### What you are asked to do
The word "degrees" marks the lines to find; copy every such line from the data below.

### Record set
◇ ◇ ◇ ◇ ◇
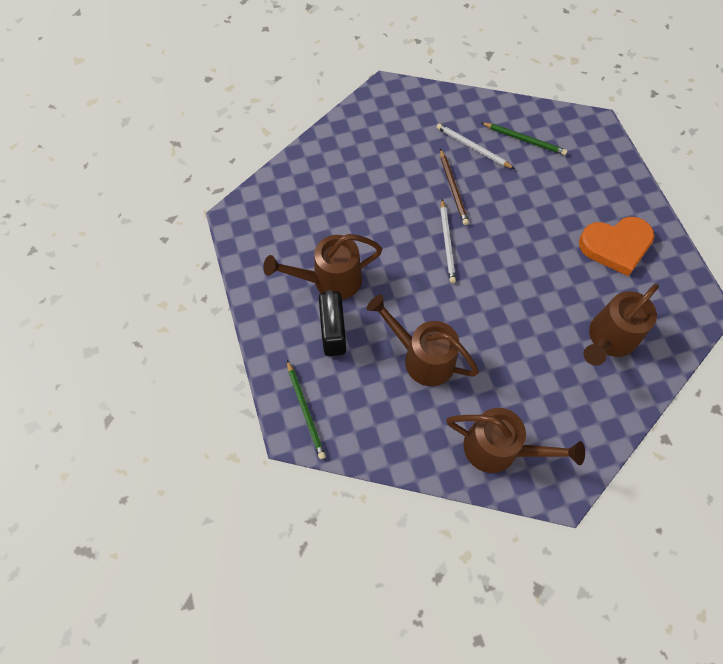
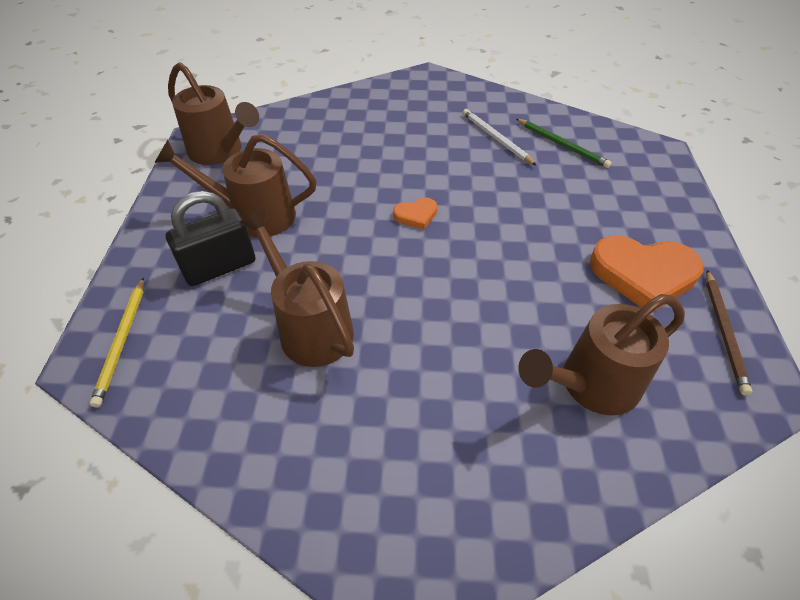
camera: 20 degrees right, 15 degrees down
(305, 411) = (122, 341): green pencil -> yellow pencil
(333, 332) = (220, 267): black padlock -> black padlock turned 45 degrees clockwise
(447, 243) = (416, 215): white pencil -> orange heart
(453, 188) = (452, 168): brown pencil -> brown pencil (724, 332)
(499, 449) = (348, 486): brown watering can -> brown watering can (220, 152)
◇ ◇ ◇ ◇ ◇
### Written answer
camera: 20 degrees right, 15 degrees down
(333, 332) = (220, 267): black padlock -> black padlock turned 45 degrees clockwise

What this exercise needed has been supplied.